#### Brief
Word for word, copy out the entries below, but not the pictures in them.

[Given data — start]

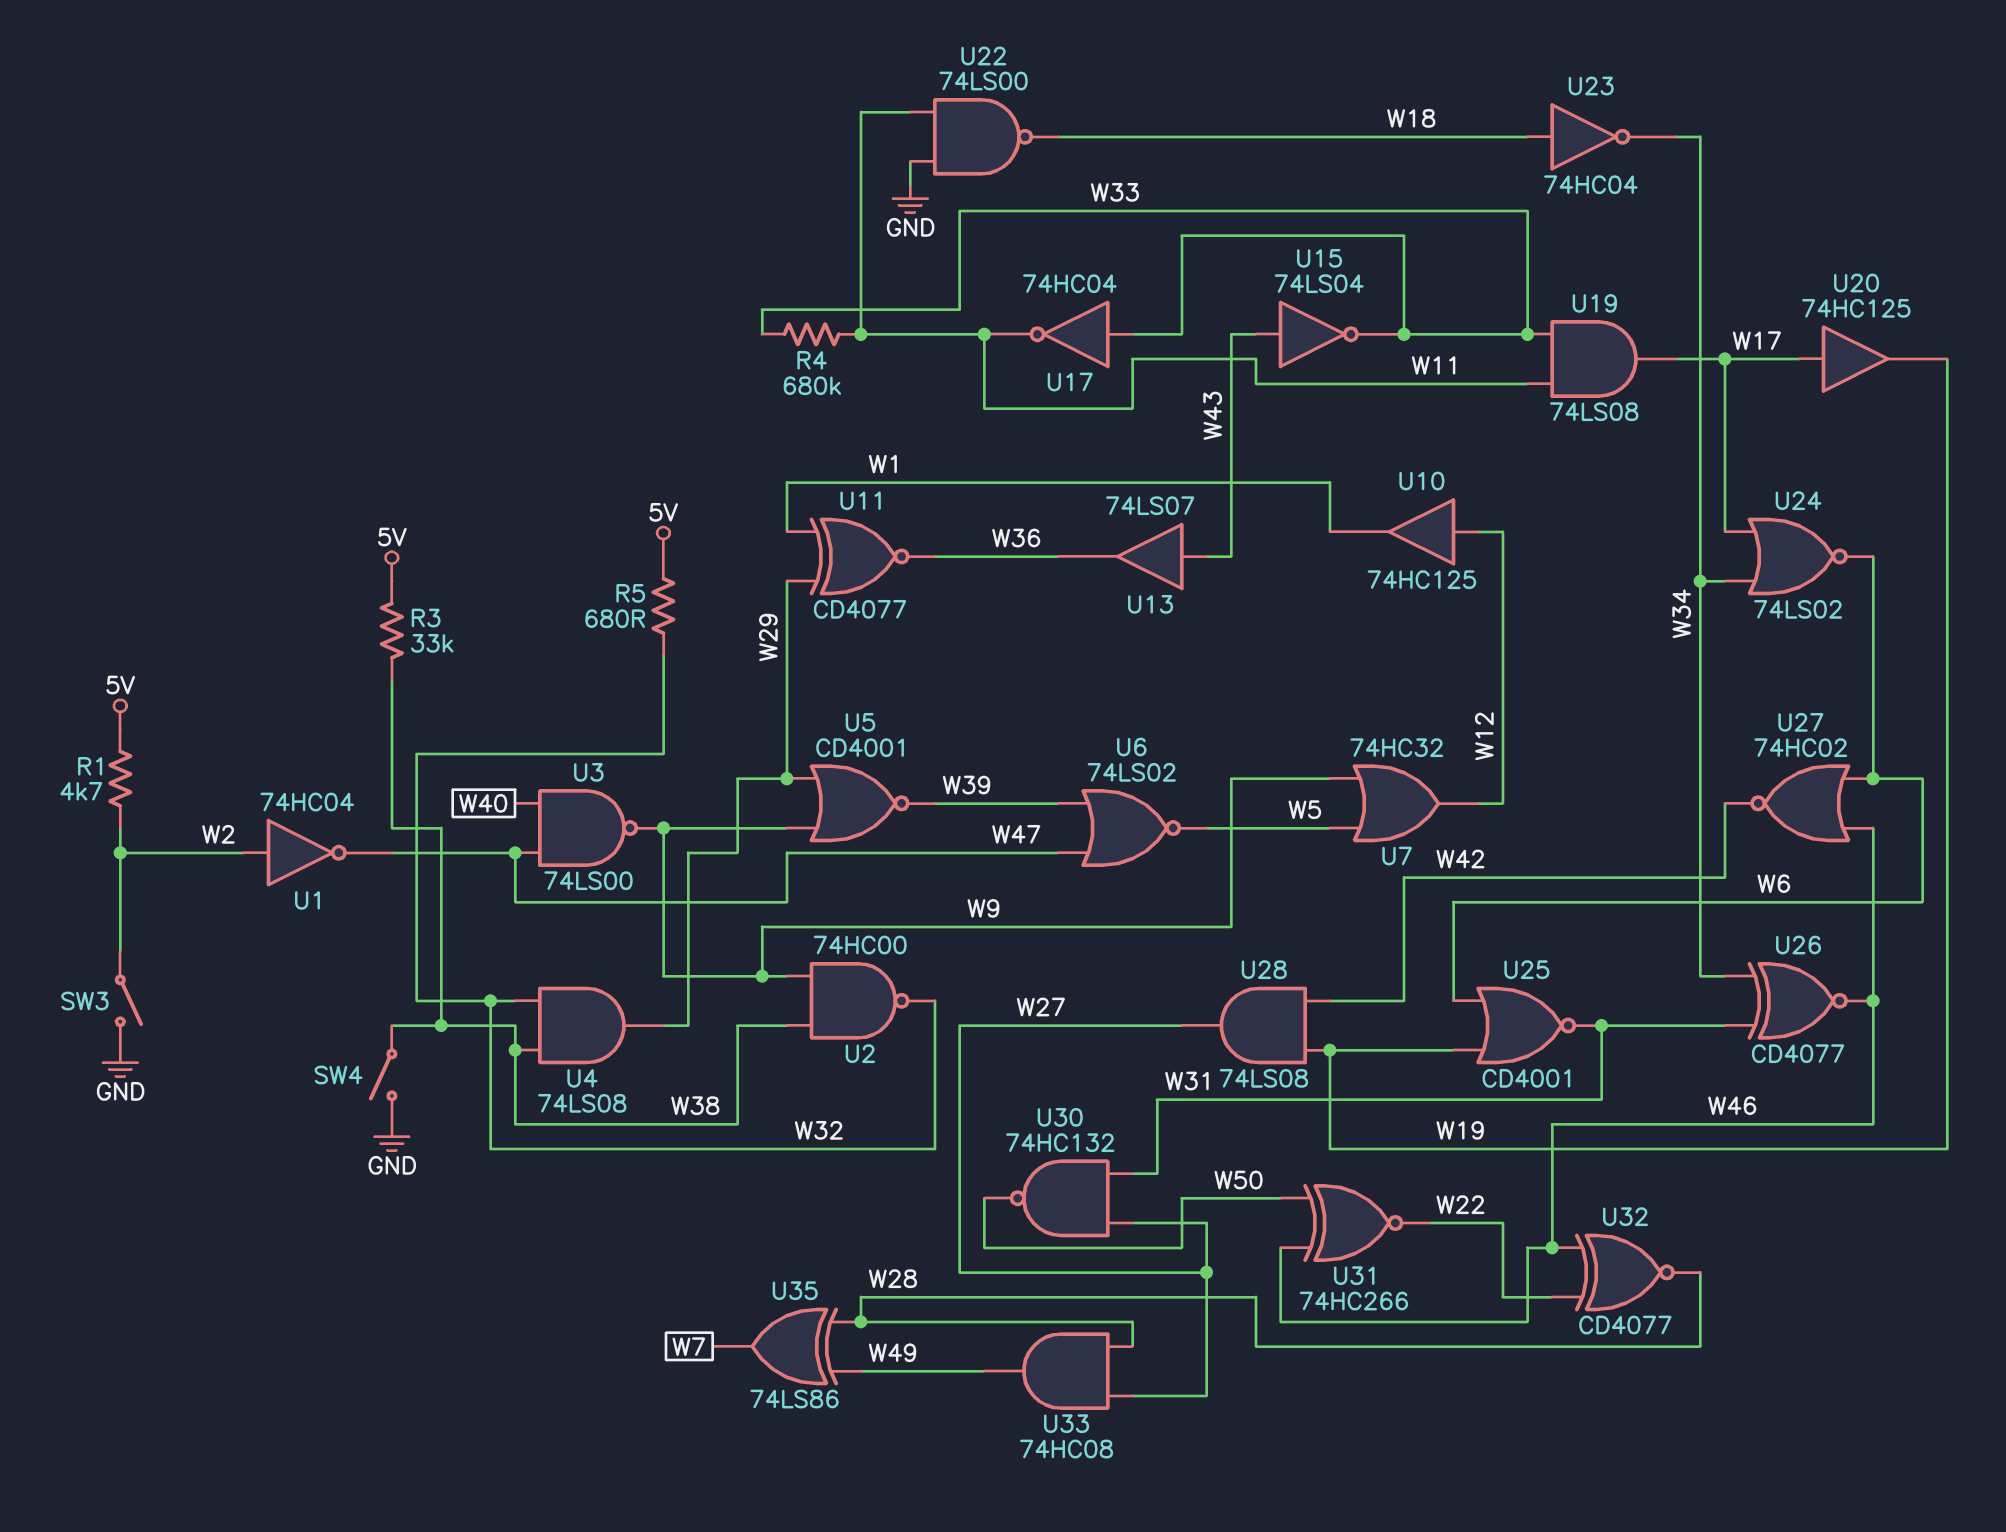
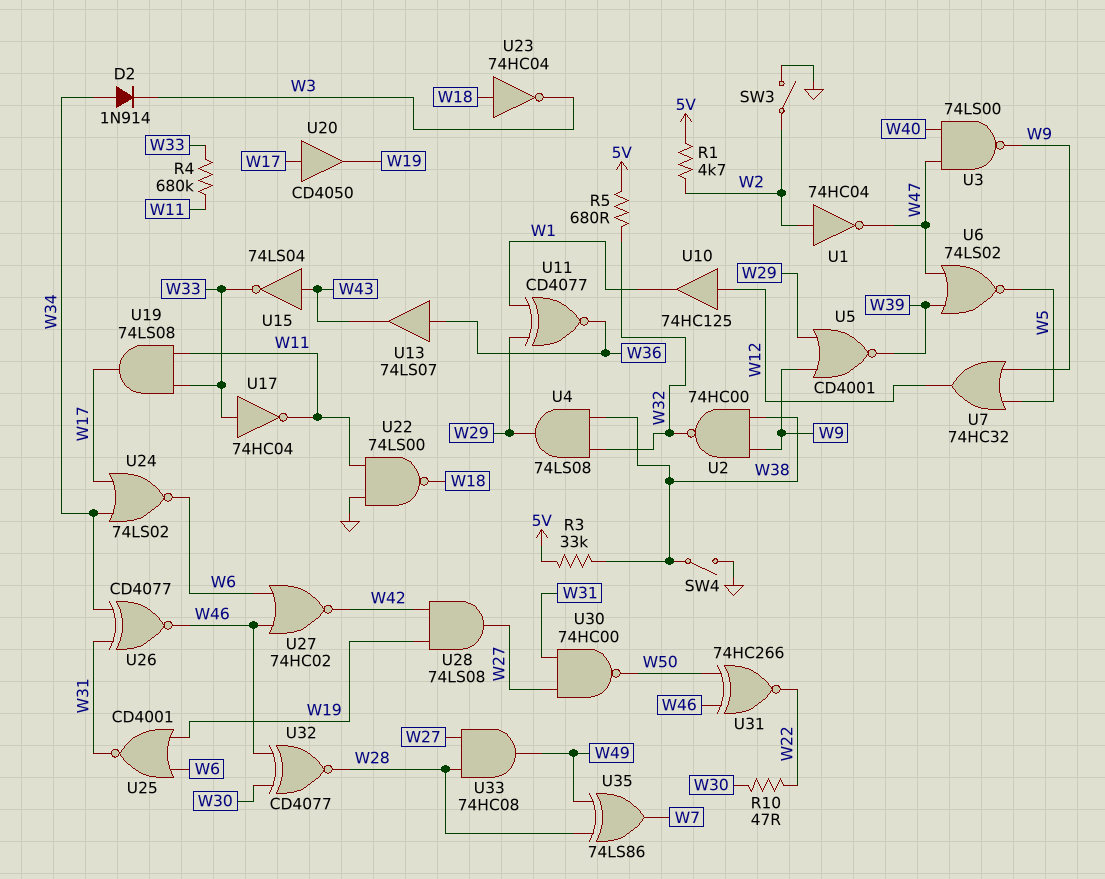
D2: none -> diode 1N914 (A W34, K W3)
R10: none -> 47 (W22, W30)
U13: buffer 74LS07 (in W43, out W36) -> buffer 74LS07 (in W36, out W43)
U20: buffer 74HC125 (in W17, out W19) -> buffer CD4050 (in W17, out W19)
U23: NOT 74HC04 (in W18, out W34) -> NOT 74HC04 (in W18, out W3)
U30: NAND 74HC132 (in W27, in W31, out W50) -> NAND 74HC00 (in W27, in W31, out W50)
U32: XNOR CD4077 (in W22, in W46, out W28) -> XNOR CD4077 (in W30, in W46, out W28)

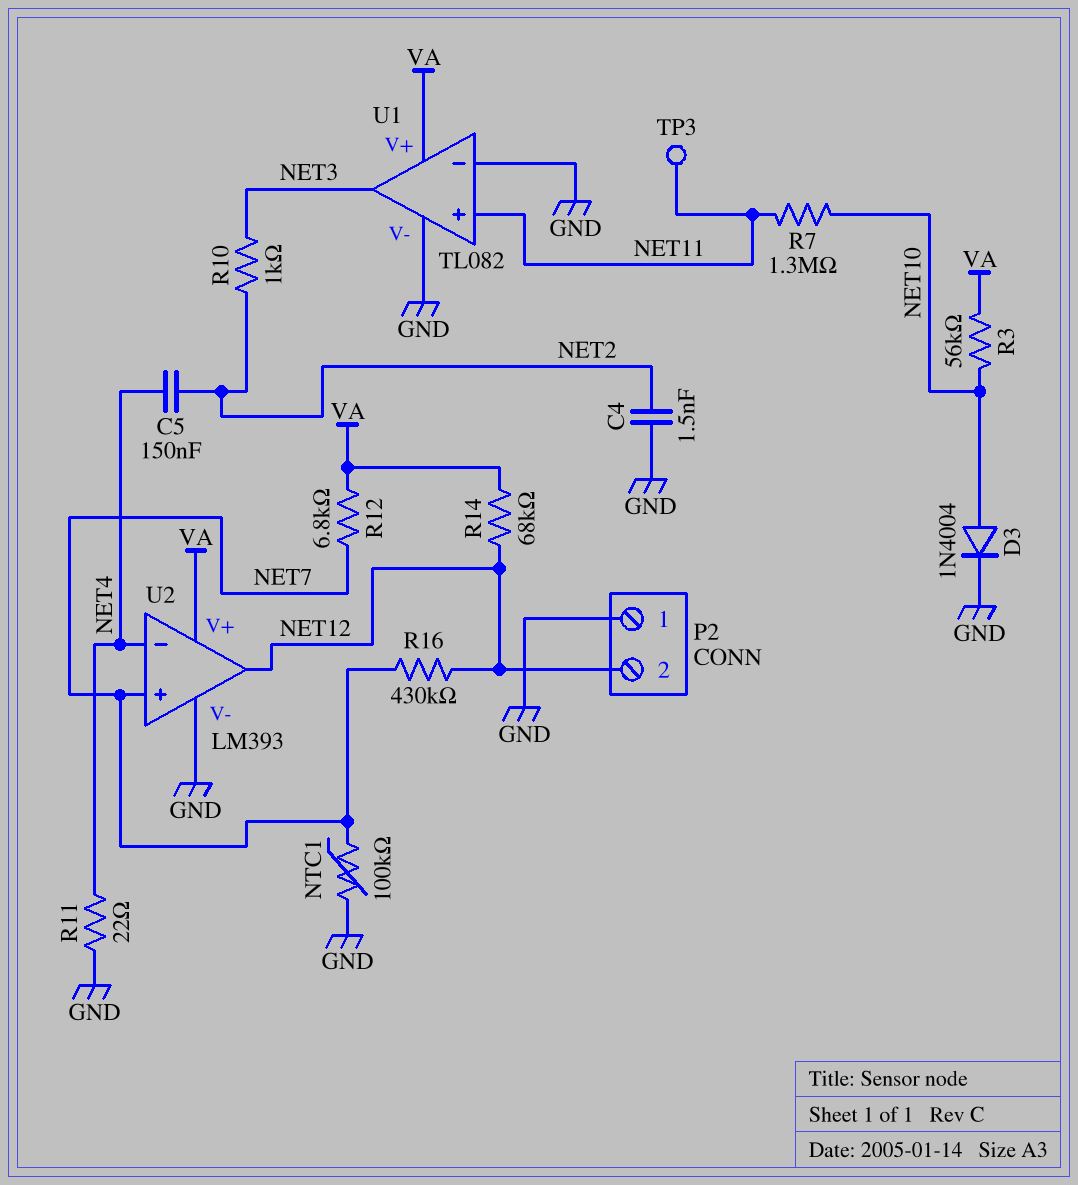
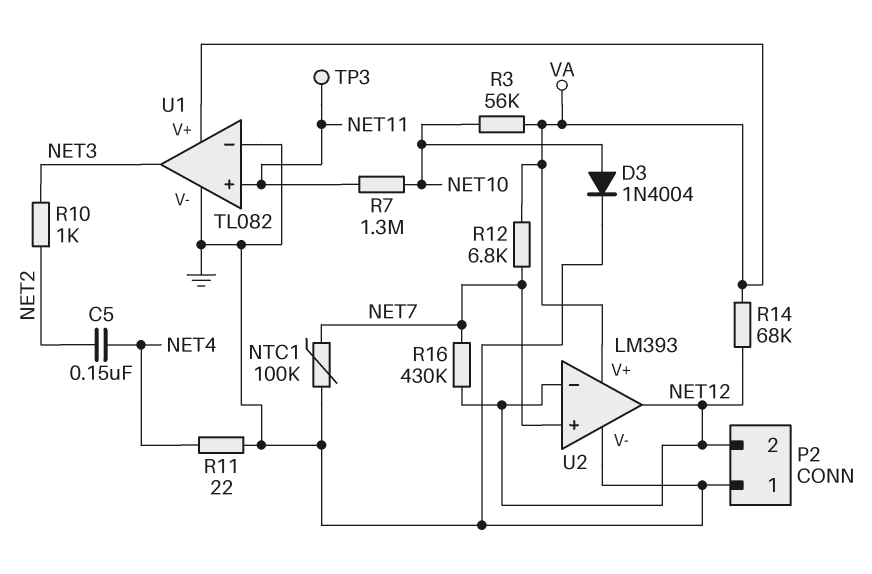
C4: 1.5nF (GND, NET2) -> none
U2 pin in-: NET4 -> NET12

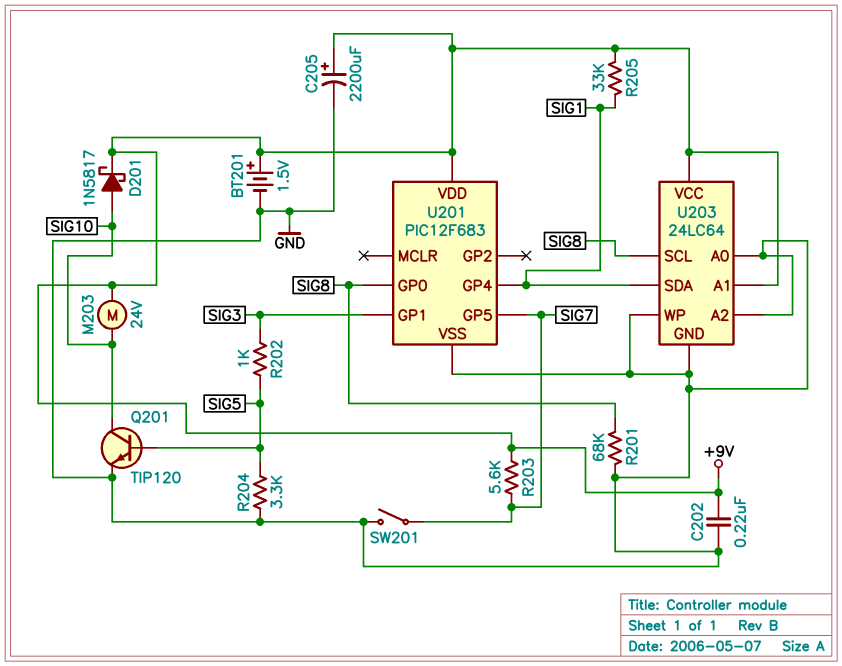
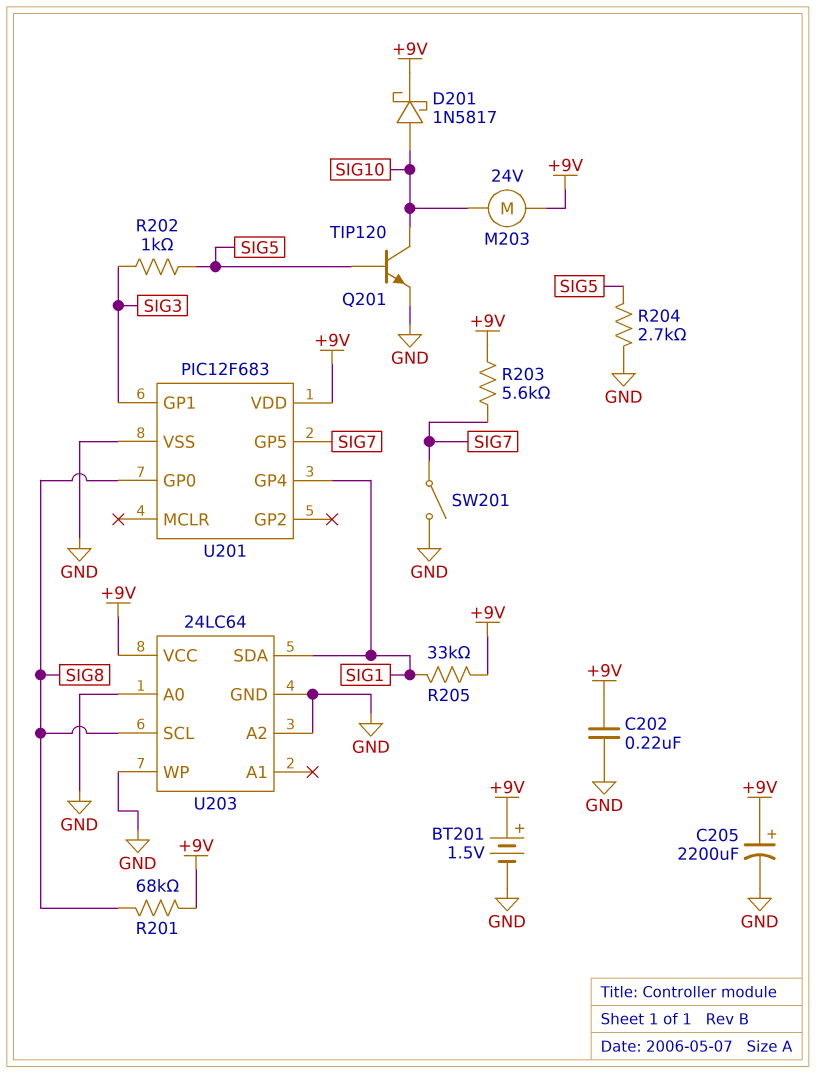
R201: 68k (GND, SIG8) -> 68k (+9V, SIG8)
R204: 3.3k (GND, SIG5) -> 2.7k (GND, SIG5)
U203 pin A1: +9V -> none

[Given data — finish]

#### Expected answer
D2: none -> diode 1N914 (A W34, K W3)
R10: none -> 47 (W22, W30)
U13: buffer 74LS07 (in W43, out W36) -> buffer 74LS07 (in W36, out W43)
U20: buffer 74HC125 (in W17, out W19) -> buffer CD4050 (in W17, out W19)
U23: NOT 74HC04 (in W18, out W34) -> NOT 74HC04 (in W18, out W3)
U30: NAND 74HC132 (in W27, in W31, out W50) -> NAND 74HC00 (in W27, in W31, out W50)
U32: XNOR CD4077 (in W22, in W46, out W28) -> XNOR CD4077 (in W30, in W46, out W28)

C4: 1.5nF (GND, NET2) -> none
U2 pin in-: NET4 -> NET12

R201: 68k (GND, SIG8) -> 68k (+9V, SIG8)
R204: 3.3k (GND, SIG5) -> 2.7k (GND, SIG5)
U203 pin A1: +9V -> none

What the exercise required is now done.